[Stored items]
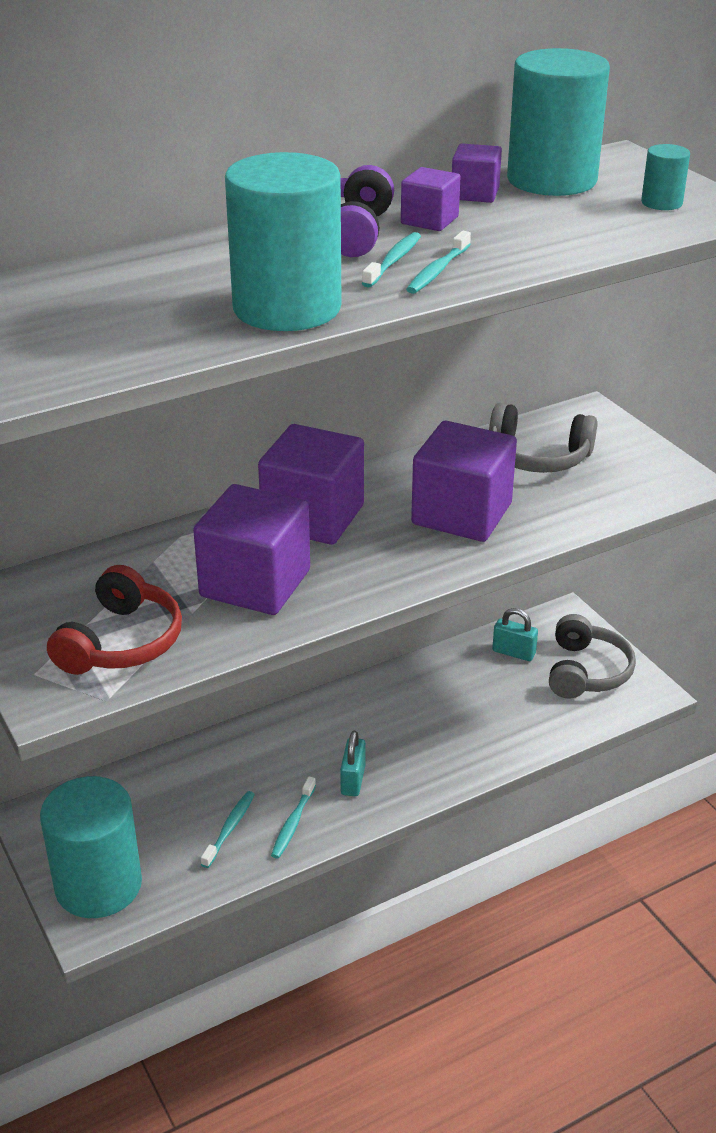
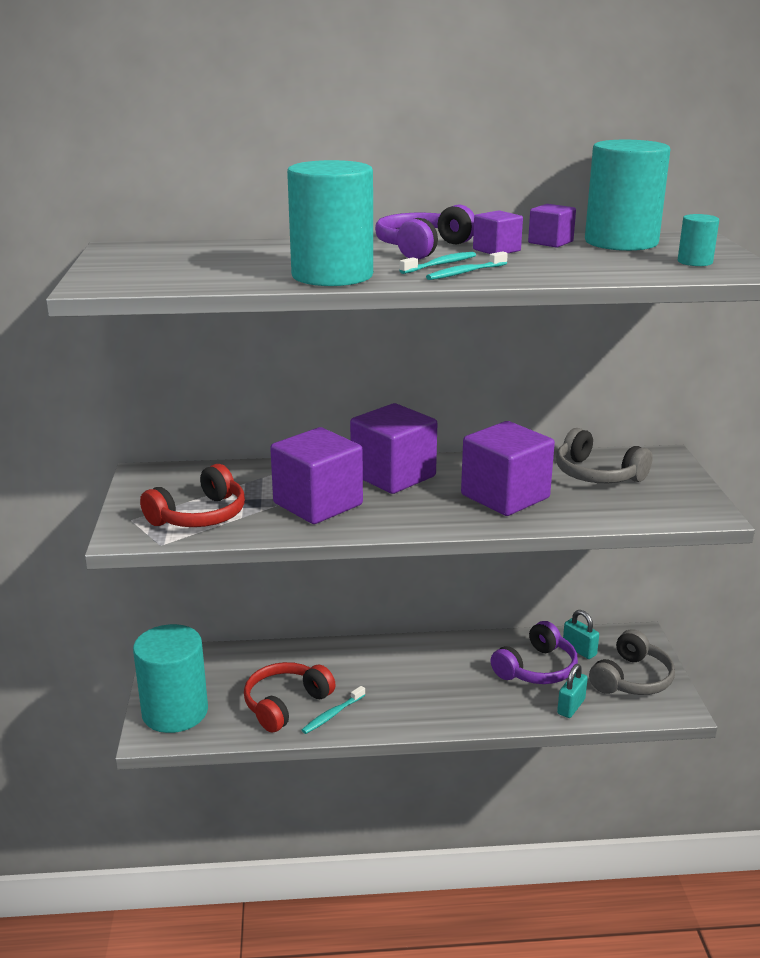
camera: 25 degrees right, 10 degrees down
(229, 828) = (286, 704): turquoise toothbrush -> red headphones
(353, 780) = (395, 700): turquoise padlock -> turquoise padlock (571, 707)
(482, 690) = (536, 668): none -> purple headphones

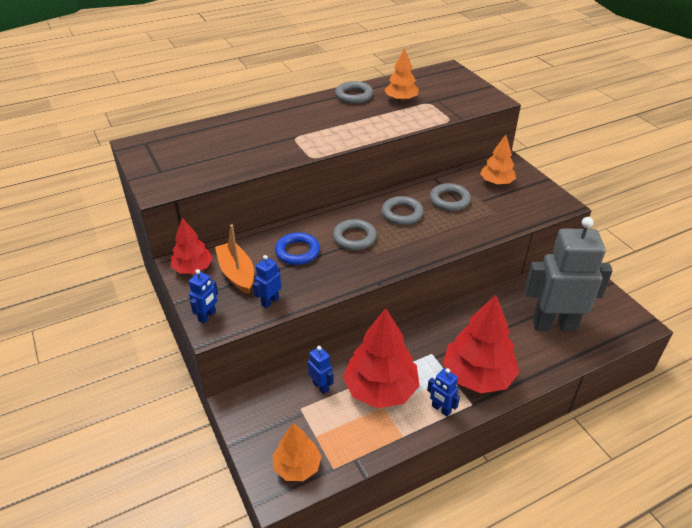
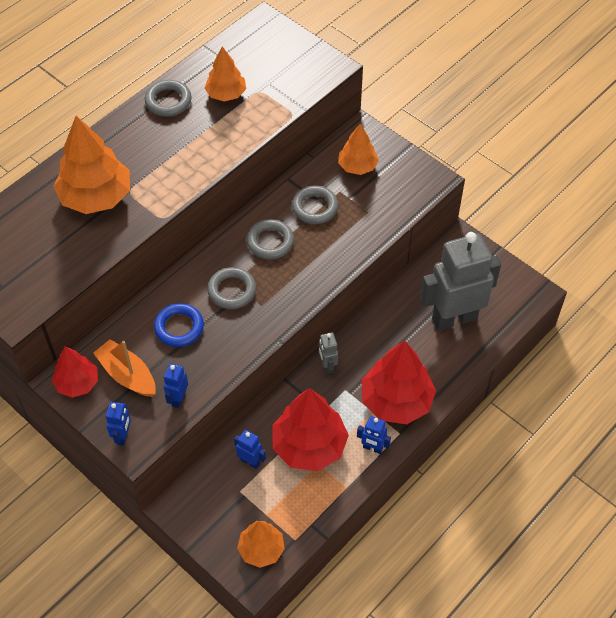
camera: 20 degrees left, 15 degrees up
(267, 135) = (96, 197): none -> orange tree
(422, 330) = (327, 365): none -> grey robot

Activity:
Each record must be returned exactly as it stands, and the images omitted.

Answer below:
camera: 25 degrees right, 10 degrees down
(229, 828) = (286, 704): turquoise toothbrush -> red headphones
(353, 780) = (395, 700): turquoise padlock -> turquoise padlock (571, 707)
(482, 690) = (536, 668): none -> purple headphones

camera: 20 degrees left, 15 degrees up
(267, 135) = (96, 197): none -> orange tree
(422, 330) = (327, 365): none -> grey robot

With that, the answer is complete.